## WHAT TO DO
Go through the listing below and work out how many lines hold "table"; reply with the figure alone.

## DATA
--- START ---

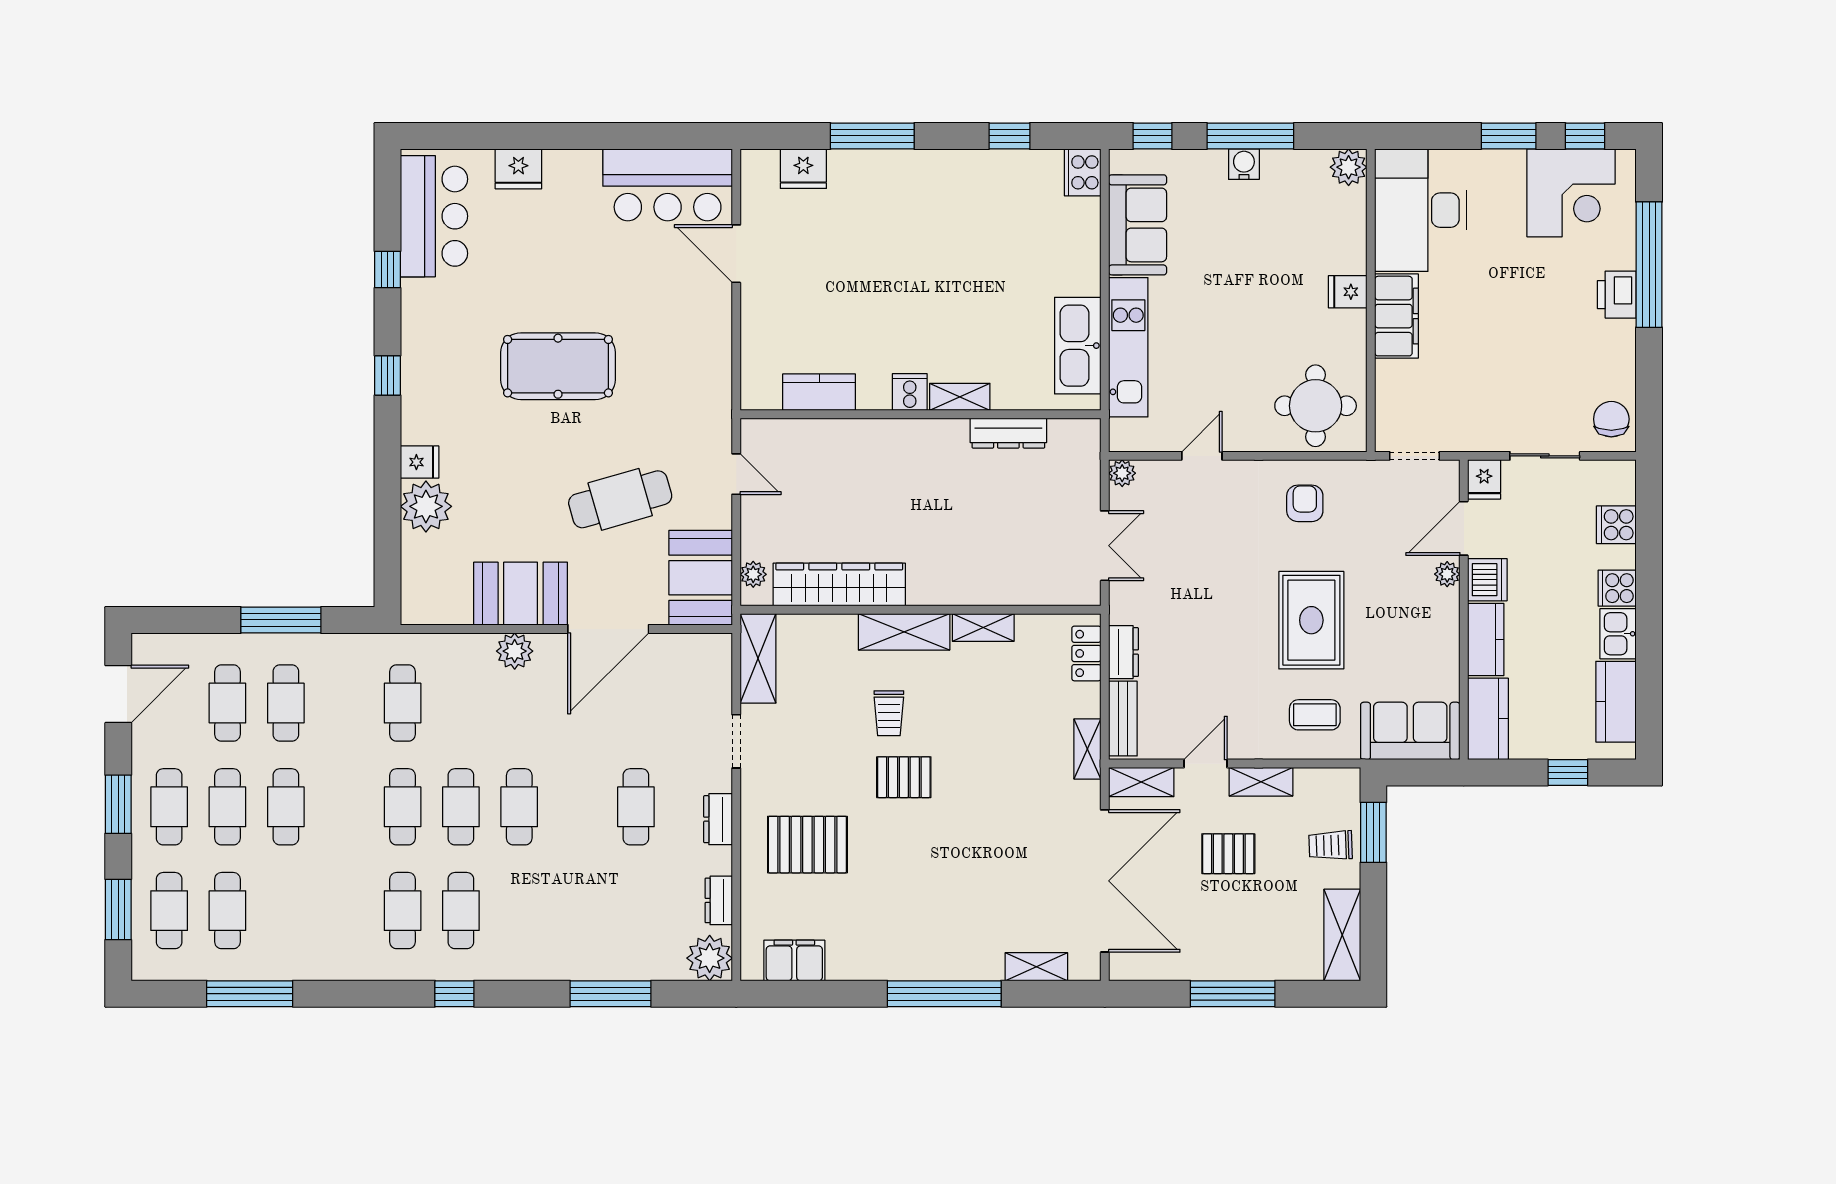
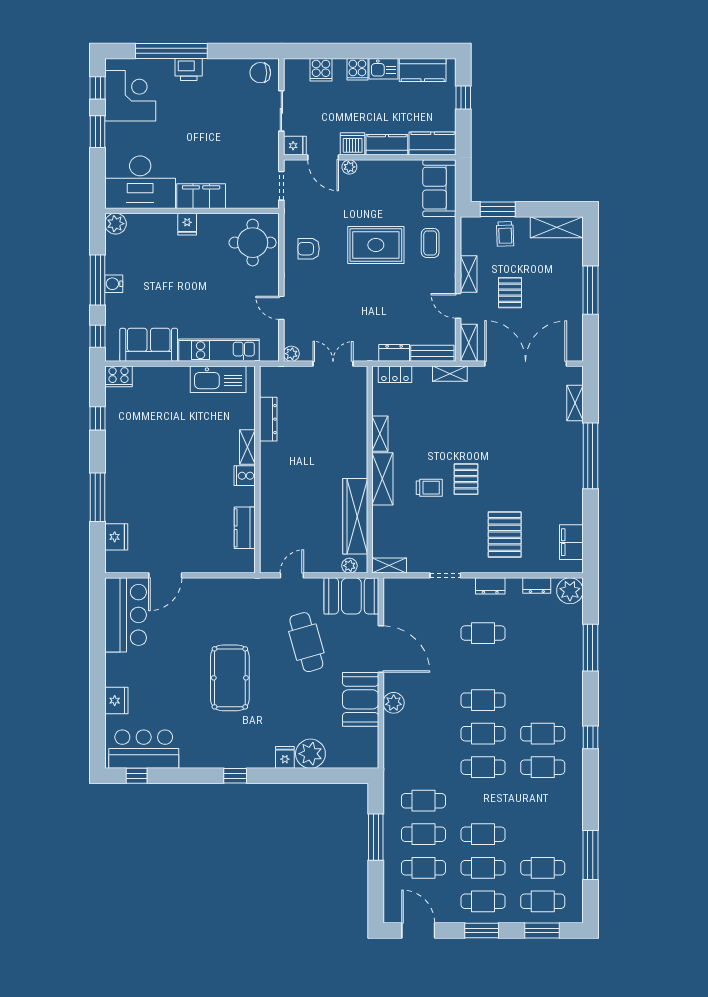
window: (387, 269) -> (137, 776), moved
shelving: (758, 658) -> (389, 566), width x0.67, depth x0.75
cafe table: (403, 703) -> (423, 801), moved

--- END ---
--- START ---

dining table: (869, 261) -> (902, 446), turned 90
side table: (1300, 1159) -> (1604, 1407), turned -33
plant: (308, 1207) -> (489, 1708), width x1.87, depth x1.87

--- END ---

## REPLY TO THE EXERCISE
3